◆ EXERCISE DETAILS ◆
Take every line from the records below that includes the word "camera".
═════ DATA FOR ANALYSIS
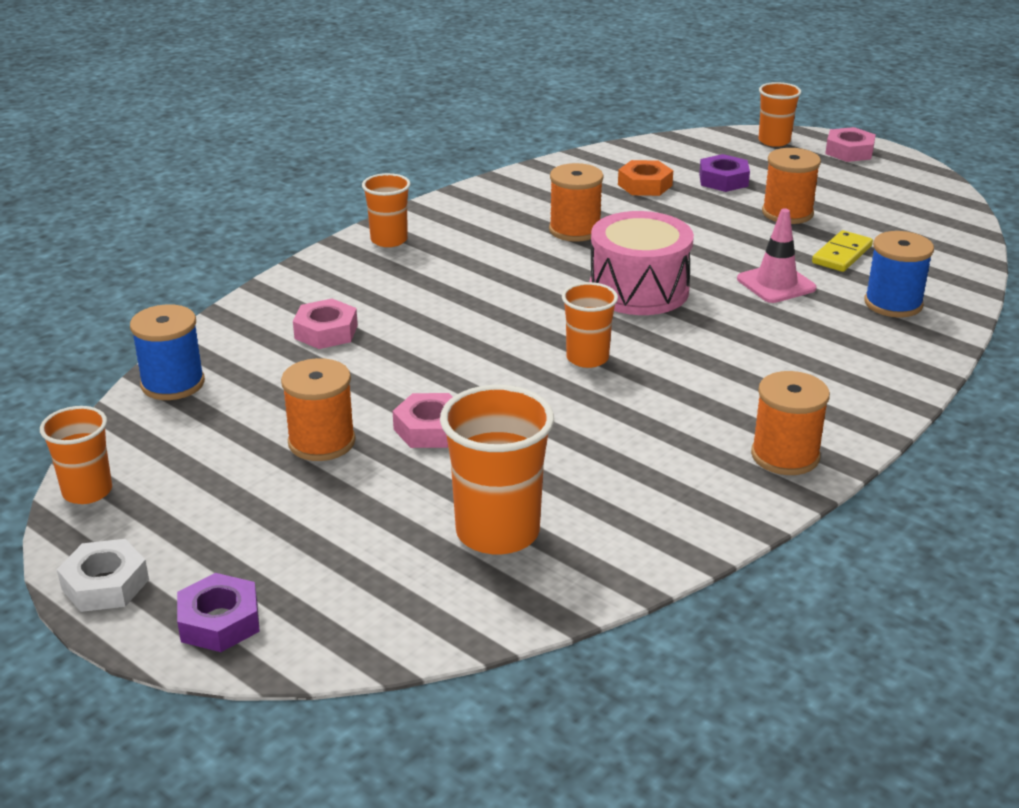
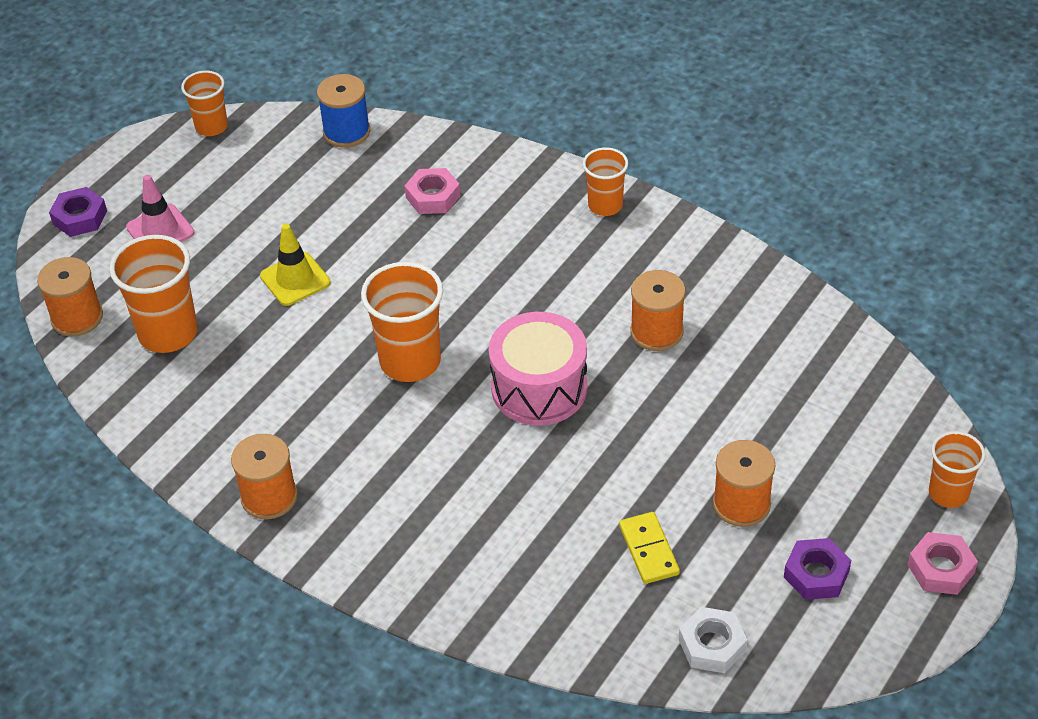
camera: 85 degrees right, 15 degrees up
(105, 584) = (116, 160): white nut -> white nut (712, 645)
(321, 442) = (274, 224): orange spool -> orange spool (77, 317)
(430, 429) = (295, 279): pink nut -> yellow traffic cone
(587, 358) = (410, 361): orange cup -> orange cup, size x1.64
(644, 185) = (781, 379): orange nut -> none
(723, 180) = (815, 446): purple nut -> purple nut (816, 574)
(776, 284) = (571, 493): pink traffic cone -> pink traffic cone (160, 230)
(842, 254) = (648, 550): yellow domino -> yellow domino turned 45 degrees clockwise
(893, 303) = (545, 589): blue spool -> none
══════════
═════ DATA FOR ANALYSIS
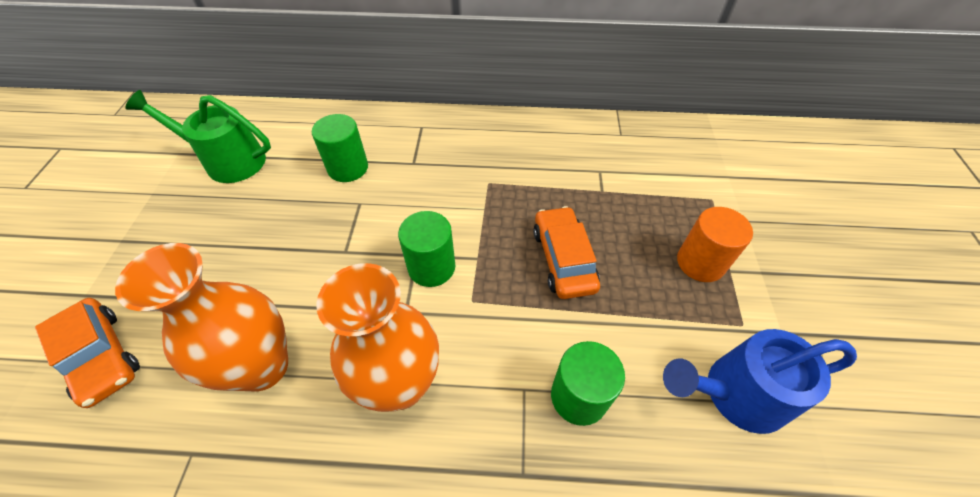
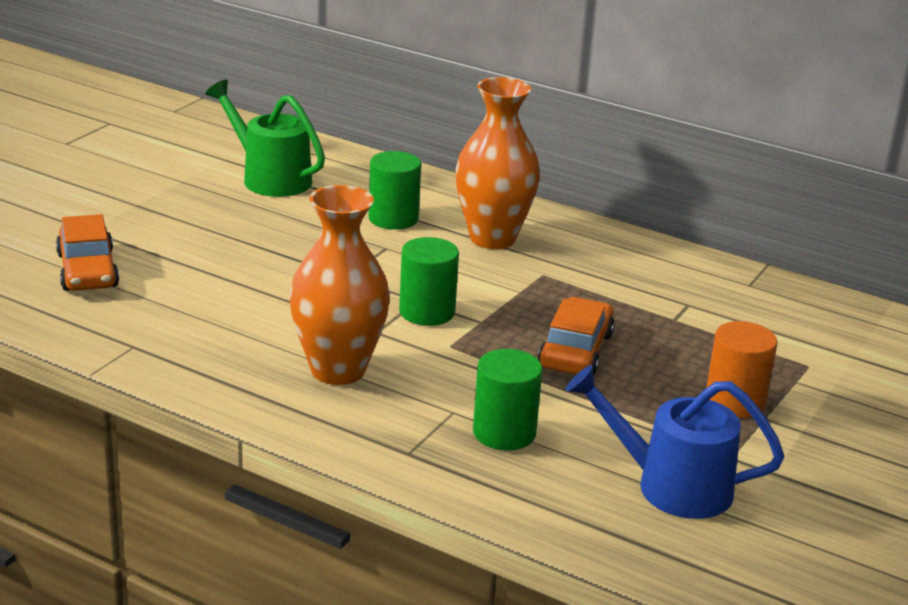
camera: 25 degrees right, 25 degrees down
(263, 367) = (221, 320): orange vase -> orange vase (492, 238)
══════════
═════ DATA FOR ANALYSIS
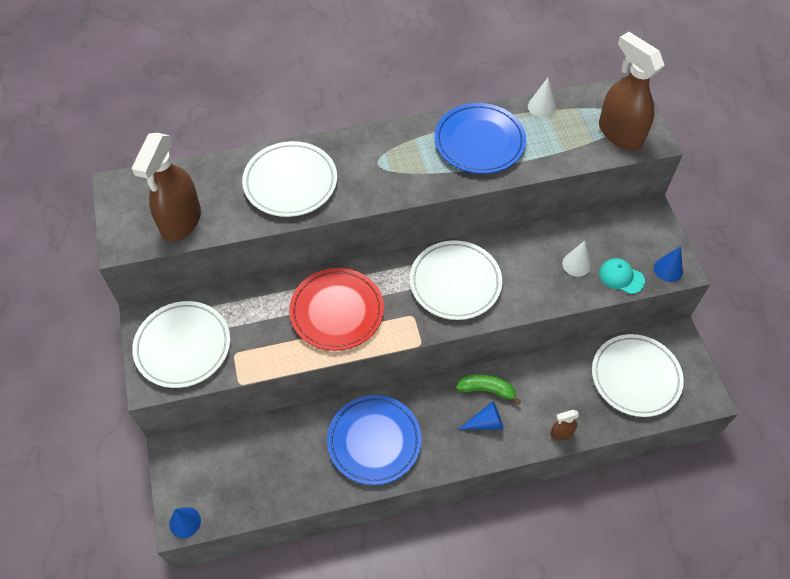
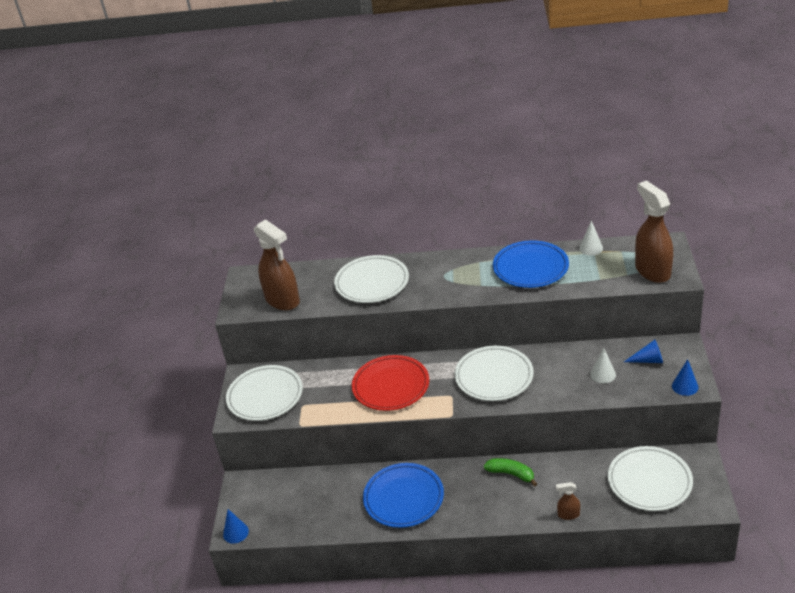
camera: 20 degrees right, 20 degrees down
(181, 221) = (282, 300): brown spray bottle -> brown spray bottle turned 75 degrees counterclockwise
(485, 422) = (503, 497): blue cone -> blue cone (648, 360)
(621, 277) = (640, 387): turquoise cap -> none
══════════
◆ RESPONSE TO THE EXERCISE ◆
camera: 85 degrees right, 15 degrees up
camera: 25 degrees right, 25 degrees down
camera: 20 degrees right, 20 degrees down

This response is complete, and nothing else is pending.